#### What to produce
Could you repeat, word for word, only the lines from the one containing "move: taśma klejąca/szary" through the final line of the records below?

#### Source material
◇ ◇ ◇ ◇ ◇ ◇ ◇
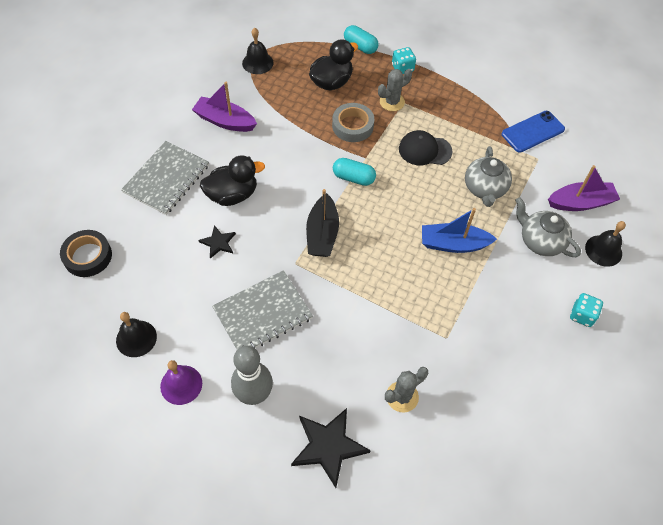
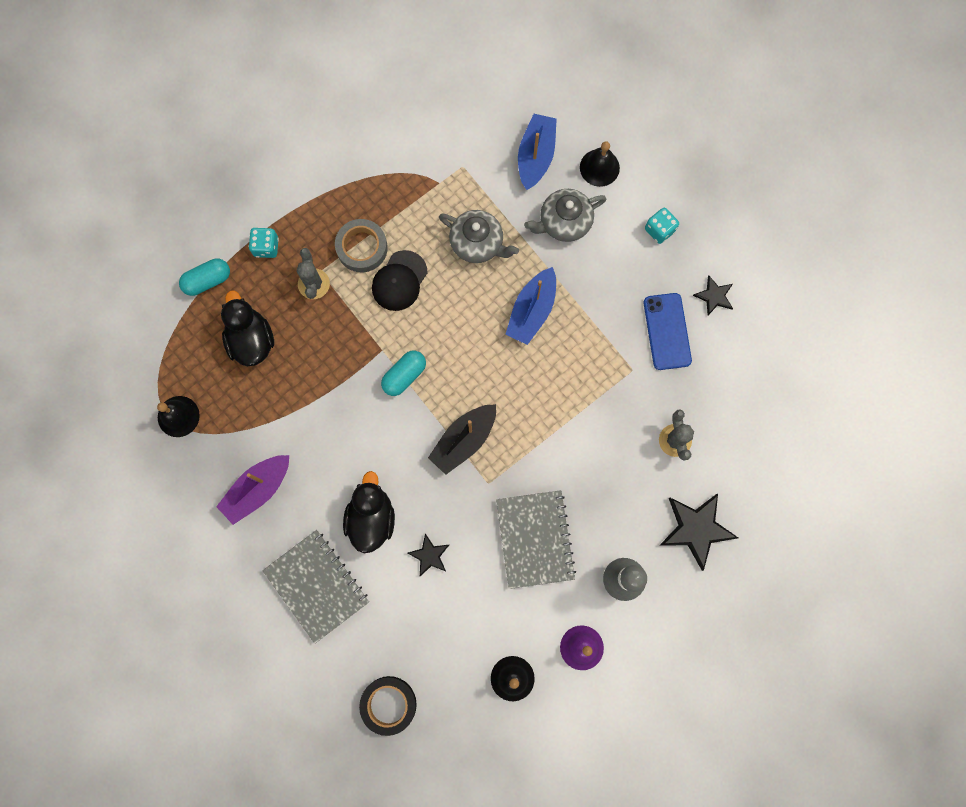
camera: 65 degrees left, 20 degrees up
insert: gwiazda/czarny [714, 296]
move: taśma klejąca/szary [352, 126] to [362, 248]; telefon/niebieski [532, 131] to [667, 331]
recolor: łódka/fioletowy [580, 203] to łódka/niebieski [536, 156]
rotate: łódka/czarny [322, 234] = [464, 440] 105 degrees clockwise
◇ ◇ ◇ ◇ ◇ ◇ ◇
#### Output of the task
move: taśma klejąca/szary [352, 126] to [362, 248]; telefon/niebieski [532, 131] to [667, 331]
recolor: łódka/fioletowy [580, 203] to łódka/niebieski [536, 156]
rotate: łódka/czarny [322, 234] = [464, 440] 105 degrees clockwise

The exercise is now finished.